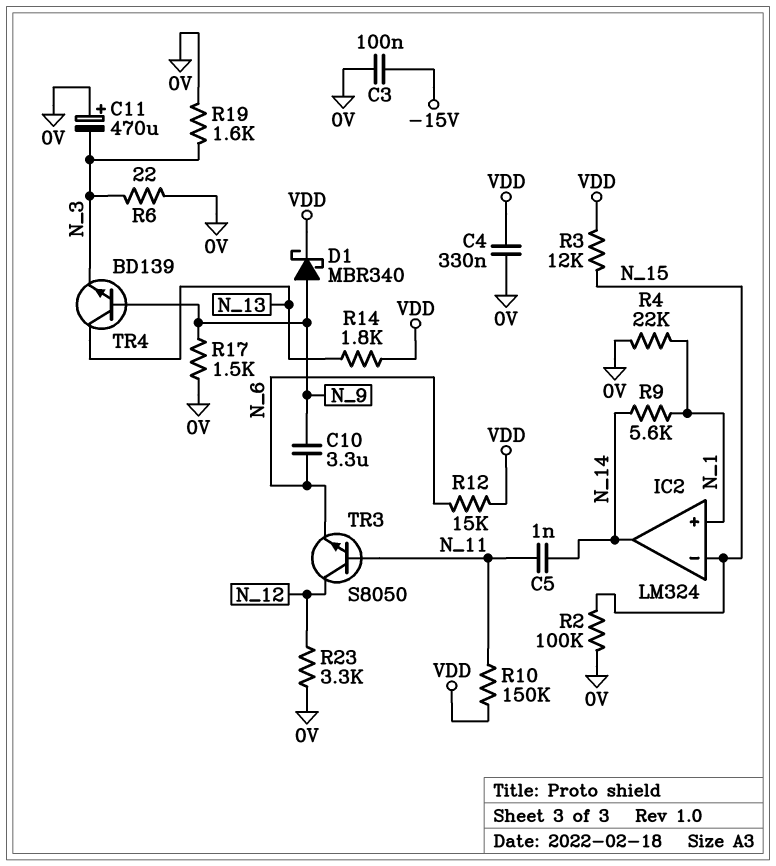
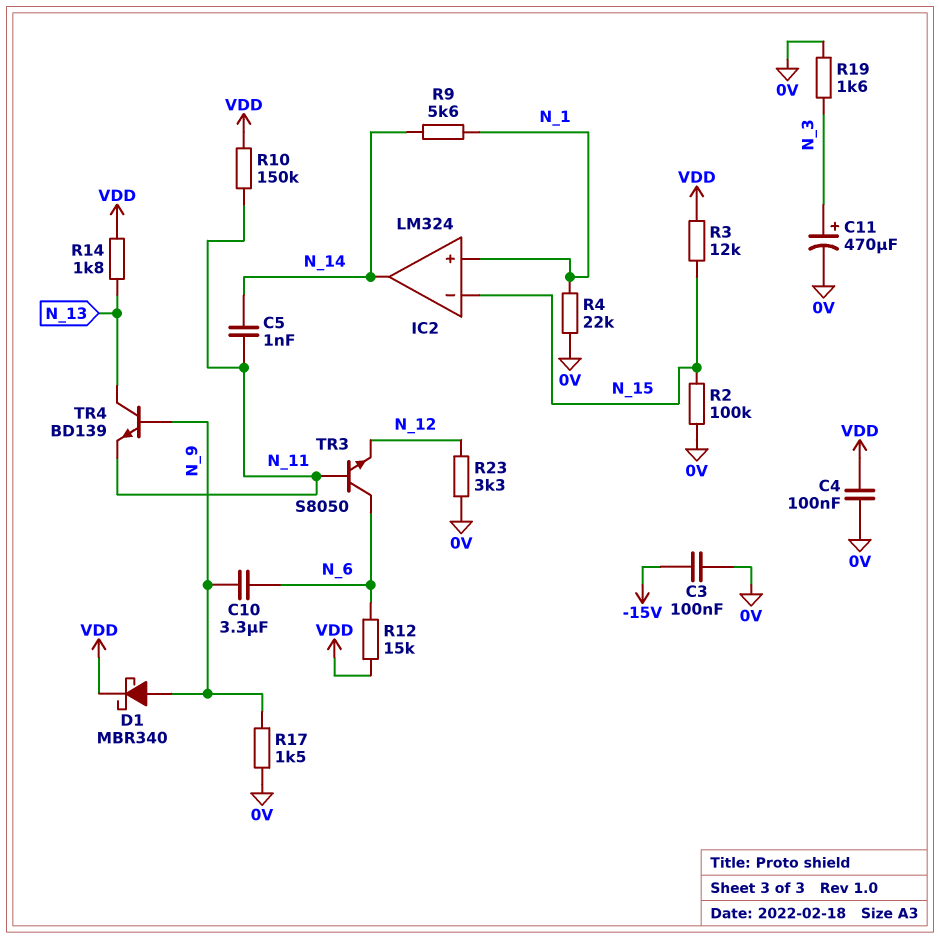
C4: 330nF (0V, VDD) -> 100nF (0V, VDD)
C11: 470uF (plus 0V, minus N_3) -> 470uF (plus N_3, minus 0V)
R6: 22 (0V, N_3) -> none
TR3: NPN S8050 (B N_11, C N_12, E N_6) -> NPN S8050 (B N_11, C N_6, E N_12)
TR4: NPN BD139 (B N_9, C N_13, E N_3) -> NPN BD139 (B N_9, C N_13, E N_11)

WHAT TO PRODUCE » The only output should be the lines from the one containing "TR3: NPN S8050" through the final line of the material above, copied exactly.

RESPONSE AREA »
TR3: NPN S8050 (B N_11, C N_12, E N_6) -> NPN S8050 (B N_11, C N_6, E N_12)
TR4: NPN BD139 (B N_9, C N_13, E N_3) -> NPN BD139 (B N_9, C N_13, E N_11)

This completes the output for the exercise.